◆ Before-and-after object listings ◆
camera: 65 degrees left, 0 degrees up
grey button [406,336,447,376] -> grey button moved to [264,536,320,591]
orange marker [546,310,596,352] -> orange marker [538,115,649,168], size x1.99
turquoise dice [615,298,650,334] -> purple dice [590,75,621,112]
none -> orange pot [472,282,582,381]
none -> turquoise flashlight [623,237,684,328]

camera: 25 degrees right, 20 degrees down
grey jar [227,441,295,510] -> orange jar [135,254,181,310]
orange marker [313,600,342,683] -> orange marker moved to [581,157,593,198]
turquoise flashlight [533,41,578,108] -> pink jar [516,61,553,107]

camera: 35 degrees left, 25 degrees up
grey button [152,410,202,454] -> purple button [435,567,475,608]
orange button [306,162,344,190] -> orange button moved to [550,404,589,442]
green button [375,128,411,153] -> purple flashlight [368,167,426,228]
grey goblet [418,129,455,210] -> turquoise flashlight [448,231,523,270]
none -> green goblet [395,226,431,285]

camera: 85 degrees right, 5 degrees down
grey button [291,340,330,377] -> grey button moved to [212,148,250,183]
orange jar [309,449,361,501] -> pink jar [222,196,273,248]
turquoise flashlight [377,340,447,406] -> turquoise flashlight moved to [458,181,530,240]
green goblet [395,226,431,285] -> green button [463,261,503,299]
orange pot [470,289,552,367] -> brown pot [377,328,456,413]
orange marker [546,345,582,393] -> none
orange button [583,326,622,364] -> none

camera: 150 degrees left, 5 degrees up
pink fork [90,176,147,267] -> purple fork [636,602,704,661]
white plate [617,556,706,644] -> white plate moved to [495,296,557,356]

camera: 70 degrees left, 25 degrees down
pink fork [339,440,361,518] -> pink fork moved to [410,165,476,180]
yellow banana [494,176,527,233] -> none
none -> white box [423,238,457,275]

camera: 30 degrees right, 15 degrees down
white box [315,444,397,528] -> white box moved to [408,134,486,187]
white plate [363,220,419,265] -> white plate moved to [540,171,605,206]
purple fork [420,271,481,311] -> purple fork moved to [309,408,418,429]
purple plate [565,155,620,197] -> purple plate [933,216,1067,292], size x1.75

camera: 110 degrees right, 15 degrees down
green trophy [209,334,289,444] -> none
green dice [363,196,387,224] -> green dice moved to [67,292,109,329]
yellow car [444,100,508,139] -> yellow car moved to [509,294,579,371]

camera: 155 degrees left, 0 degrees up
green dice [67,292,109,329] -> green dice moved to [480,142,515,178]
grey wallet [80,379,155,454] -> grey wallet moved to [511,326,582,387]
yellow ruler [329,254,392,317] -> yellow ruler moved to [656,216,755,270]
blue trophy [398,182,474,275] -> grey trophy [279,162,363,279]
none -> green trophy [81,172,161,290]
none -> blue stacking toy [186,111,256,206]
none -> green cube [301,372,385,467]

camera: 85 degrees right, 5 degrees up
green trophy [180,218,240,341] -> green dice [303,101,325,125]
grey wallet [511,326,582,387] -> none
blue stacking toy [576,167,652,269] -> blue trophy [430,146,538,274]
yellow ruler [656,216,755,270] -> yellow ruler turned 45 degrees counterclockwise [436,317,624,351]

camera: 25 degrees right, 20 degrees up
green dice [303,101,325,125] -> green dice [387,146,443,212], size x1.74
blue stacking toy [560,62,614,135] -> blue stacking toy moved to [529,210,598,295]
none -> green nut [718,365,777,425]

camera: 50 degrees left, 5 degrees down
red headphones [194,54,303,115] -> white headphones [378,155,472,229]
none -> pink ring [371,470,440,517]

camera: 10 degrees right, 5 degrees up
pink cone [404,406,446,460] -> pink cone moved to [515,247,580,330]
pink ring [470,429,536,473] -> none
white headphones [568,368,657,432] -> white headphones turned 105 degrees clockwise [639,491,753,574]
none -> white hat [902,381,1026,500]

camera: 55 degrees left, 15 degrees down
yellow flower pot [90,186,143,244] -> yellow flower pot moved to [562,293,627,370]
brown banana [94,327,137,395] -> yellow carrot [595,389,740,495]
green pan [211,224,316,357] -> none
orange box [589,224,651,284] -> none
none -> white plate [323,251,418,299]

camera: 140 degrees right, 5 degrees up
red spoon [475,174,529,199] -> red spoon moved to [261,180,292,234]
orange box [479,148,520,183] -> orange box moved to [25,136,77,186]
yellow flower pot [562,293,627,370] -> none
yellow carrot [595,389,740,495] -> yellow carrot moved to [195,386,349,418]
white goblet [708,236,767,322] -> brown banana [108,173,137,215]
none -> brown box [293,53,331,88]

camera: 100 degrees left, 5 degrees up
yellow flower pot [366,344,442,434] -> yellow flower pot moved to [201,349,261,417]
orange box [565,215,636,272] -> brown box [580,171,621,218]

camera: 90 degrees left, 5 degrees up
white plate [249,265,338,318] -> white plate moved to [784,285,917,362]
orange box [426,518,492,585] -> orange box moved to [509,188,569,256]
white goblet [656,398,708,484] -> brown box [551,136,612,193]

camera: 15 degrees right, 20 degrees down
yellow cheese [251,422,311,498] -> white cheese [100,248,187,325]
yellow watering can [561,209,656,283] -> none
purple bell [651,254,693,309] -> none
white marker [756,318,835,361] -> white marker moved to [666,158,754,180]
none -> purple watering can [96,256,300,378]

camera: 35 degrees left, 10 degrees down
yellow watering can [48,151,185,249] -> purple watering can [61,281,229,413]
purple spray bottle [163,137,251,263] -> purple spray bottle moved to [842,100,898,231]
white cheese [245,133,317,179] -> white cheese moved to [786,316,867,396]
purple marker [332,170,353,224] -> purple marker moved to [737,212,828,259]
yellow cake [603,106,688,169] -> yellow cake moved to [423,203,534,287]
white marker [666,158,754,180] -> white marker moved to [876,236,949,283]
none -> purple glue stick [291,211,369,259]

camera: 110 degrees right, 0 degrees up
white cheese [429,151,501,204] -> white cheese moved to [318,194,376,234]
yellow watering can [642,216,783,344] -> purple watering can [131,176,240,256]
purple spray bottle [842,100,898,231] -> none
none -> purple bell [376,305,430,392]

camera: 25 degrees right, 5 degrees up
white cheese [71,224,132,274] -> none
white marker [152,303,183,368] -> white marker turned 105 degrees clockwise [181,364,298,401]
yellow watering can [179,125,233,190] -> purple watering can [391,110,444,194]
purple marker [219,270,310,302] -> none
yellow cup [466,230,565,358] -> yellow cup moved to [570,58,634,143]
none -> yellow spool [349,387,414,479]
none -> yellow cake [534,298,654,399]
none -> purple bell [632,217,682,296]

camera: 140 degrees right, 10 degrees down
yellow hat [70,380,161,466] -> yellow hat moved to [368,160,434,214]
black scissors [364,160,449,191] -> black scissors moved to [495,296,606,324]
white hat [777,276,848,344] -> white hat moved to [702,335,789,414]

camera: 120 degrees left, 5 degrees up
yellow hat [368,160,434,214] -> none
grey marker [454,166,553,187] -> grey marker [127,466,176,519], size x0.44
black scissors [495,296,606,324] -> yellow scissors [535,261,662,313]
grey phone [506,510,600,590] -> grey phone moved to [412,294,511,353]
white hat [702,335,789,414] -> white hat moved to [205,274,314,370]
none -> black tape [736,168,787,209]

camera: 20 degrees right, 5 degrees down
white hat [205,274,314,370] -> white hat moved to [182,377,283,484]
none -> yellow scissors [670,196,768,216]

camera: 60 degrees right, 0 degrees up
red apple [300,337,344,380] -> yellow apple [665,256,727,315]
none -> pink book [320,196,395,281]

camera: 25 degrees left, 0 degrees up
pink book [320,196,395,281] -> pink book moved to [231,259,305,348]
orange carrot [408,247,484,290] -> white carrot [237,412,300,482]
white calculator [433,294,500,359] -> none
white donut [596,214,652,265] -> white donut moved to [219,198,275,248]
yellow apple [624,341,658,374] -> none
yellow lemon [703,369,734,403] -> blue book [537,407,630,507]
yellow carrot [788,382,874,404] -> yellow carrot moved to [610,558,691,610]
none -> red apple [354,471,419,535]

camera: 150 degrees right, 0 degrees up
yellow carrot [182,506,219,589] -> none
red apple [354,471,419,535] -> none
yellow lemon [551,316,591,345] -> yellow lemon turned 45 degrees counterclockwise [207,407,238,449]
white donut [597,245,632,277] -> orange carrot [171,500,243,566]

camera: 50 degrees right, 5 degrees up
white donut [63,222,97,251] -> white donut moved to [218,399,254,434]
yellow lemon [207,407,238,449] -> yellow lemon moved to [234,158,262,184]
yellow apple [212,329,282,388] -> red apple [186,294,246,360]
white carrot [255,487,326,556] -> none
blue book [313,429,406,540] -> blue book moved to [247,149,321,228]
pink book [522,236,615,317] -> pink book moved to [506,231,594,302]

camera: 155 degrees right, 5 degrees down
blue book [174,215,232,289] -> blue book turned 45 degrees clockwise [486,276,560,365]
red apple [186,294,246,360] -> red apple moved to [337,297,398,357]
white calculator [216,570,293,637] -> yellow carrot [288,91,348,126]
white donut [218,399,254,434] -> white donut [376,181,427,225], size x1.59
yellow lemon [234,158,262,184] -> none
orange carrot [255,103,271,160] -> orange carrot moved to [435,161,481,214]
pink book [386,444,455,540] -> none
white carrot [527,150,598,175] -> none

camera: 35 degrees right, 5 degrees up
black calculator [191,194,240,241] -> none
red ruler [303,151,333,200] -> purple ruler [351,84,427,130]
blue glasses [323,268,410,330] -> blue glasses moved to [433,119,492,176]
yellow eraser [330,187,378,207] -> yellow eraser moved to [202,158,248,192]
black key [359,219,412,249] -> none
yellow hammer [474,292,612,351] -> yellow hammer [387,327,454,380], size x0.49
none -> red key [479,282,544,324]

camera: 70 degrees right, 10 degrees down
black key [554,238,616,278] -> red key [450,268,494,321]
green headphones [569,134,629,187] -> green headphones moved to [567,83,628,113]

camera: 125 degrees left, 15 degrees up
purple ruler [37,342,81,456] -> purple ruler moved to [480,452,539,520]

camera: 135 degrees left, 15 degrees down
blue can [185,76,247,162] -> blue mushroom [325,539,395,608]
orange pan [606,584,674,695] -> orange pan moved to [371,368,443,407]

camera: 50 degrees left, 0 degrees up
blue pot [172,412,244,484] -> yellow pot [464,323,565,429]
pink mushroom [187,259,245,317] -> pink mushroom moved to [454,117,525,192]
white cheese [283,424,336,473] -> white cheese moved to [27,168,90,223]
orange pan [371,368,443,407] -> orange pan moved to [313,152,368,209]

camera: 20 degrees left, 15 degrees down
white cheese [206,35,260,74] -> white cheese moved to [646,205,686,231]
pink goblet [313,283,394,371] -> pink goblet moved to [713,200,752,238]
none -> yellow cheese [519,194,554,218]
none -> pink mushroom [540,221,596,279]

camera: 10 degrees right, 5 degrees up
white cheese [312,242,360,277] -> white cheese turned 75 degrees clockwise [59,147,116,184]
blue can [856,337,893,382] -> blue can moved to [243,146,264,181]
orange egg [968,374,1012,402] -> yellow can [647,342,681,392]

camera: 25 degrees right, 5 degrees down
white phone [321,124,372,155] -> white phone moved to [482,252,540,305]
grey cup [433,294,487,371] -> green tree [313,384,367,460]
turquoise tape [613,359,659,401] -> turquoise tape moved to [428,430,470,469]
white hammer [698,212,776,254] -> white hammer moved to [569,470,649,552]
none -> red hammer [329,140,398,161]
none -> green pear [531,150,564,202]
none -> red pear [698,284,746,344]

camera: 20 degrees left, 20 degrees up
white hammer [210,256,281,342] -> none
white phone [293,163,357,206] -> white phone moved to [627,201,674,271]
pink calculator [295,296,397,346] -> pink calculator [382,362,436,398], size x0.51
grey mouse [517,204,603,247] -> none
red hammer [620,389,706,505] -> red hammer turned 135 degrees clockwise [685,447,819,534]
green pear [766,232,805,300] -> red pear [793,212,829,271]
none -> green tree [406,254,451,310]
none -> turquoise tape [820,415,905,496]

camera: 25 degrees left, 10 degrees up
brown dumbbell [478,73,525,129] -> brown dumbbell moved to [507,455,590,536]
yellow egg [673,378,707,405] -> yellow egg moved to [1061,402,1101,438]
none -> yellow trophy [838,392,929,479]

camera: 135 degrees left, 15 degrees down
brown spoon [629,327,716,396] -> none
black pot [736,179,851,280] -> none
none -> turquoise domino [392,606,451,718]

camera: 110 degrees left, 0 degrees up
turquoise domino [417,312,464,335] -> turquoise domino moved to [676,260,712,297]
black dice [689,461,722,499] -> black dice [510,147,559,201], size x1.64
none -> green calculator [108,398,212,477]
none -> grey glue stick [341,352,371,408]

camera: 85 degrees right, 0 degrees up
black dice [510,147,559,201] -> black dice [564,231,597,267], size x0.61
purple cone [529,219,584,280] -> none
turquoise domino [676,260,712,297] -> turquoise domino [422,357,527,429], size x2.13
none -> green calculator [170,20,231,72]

◆ Your instructions ◆
Could you return exactly the stretch of the data above that starts at the line with "purple marker [332,170,353,224]" and ends at the line with "none -> yellow spool [349,387,414,479]", both lines included?

◆ Written solution ◆
purple marker [332,170,353,224] -> purple marker moved to [737,212,828,259]
yellow cake [603,106,688,169] -> yellow cake moved to [423,203,534,287]
white marker [666,158,754,180] -> white marker moved to [876,236,949,283]
none -> purple glue stick [291,211,369,259]

camera: 110 degrees right, 0 degrees up
white cheese [429,151,501,204] -> white cheese moved to [318,194,376,234]
yellow watering can [642,216,783,344] -> purple watering can [131,176,240,256]
purple spray bottle [842,100,898,231] -> none
none -> purple bell [376,305,430,392]

camera: 25 degrees right, 5 degrees up
white cheese [71,224,132,274] -> none
white marker [152,303,183,368] -> white marker turned 105 degrees clockwise [181,364,298,401]
yellow watering can [179,125,233,190] -> purple watering can [391,110,444,194]
purple marker [219,270,310,302] -> none
yellow cup [466,230,565,358] -> yellow cup moved to [570,58,634,143]
none -> yellow spool [349,387,414,479]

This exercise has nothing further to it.